**TRY IT:**
In the data below, find each line containing the string "LEDK" and return it.

**ENTRIES SUPPLIED:**
____________________

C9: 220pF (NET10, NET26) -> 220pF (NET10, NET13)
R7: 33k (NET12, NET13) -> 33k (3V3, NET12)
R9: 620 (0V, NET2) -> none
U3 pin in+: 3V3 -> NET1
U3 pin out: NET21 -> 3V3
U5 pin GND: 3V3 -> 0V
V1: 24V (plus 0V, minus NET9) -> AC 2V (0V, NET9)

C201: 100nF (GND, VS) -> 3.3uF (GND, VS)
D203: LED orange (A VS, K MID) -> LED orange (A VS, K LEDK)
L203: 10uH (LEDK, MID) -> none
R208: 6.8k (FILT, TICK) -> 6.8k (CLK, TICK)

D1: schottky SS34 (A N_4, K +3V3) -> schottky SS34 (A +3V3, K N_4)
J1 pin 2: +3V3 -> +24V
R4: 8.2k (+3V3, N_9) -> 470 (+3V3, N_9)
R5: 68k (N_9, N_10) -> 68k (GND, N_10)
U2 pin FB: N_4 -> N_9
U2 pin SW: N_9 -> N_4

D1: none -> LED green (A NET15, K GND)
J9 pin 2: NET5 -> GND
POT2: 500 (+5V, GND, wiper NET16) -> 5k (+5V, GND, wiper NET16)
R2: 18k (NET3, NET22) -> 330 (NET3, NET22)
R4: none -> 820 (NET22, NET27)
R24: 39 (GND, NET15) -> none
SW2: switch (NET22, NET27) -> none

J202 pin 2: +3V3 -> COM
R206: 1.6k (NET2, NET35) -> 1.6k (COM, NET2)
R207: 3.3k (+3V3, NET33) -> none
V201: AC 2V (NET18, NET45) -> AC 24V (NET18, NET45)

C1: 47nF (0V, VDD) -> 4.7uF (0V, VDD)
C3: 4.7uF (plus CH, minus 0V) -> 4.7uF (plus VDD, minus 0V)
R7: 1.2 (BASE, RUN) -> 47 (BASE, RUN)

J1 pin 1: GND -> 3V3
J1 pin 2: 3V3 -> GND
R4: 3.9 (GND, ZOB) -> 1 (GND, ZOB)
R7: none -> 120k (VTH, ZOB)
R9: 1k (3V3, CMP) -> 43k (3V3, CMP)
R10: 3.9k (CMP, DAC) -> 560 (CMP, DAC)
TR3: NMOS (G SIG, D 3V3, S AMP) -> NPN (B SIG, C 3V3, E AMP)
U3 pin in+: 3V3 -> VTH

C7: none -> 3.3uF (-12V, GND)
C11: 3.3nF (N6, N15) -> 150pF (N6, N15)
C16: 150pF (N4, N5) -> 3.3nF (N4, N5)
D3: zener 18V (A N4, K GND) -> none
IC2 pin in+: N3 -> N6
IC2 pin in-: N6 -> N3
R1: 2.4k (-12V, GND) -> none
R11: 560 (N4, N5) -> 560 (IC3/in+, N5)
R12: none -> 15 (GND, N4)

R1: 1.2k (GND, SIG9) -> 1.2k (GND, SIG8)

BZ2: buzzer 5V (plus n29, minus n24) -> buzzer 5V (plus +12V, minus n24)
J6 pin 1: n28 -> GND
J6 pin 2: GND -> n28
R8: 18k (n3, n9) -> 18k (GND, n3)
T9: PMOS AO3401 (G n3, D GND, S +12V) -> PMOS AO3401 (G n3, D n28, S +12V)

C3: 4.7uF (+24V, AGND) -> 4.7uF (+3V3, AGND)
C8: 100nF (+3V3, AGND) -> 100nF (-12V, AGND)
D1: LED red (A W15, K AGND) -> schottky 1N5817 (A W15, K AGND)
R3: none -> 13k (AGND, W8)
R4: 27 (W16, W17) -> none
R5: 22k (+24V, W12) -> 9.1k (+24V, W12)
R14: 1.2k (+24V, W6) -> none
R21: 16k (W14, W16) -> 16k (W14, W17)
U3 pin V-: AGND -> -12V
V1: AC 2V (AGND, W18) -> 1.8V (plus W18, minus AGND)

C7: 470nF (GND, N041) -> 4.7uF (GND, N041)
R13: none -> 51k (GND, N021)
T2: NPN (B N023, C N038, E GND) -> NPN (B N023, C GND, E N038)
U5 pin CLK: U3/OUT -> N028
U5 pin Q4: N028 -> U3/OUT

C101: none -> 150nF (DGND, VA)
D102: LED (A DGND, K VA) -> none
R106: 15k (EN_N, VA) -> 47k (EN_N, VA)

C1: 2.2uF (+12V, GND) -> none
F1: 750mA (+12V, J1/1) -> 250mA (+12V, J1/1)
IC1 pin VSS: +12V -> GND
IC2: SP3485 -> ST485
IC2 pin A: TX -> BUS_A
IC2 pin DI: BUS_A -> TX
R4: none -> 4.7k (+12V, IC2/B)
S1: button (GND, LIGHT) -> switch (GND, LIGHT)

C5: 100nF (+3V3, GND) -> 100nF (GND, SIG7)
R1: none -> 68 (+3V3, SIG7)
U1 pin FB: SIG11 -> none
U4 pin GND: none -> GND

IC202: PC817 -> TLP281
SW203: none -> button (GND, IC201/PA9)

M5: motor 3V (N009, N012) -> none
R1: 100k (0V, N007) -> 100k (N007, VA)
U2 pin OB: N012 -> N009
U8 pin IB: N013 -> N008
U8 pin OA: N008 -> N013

____________________

**WRITTEN SOLUTION:**
D203: LED orange (A VS, K MID) -> LED orange (A VS, K LEDK)
L203: 10uH (LEDK, MID) -> none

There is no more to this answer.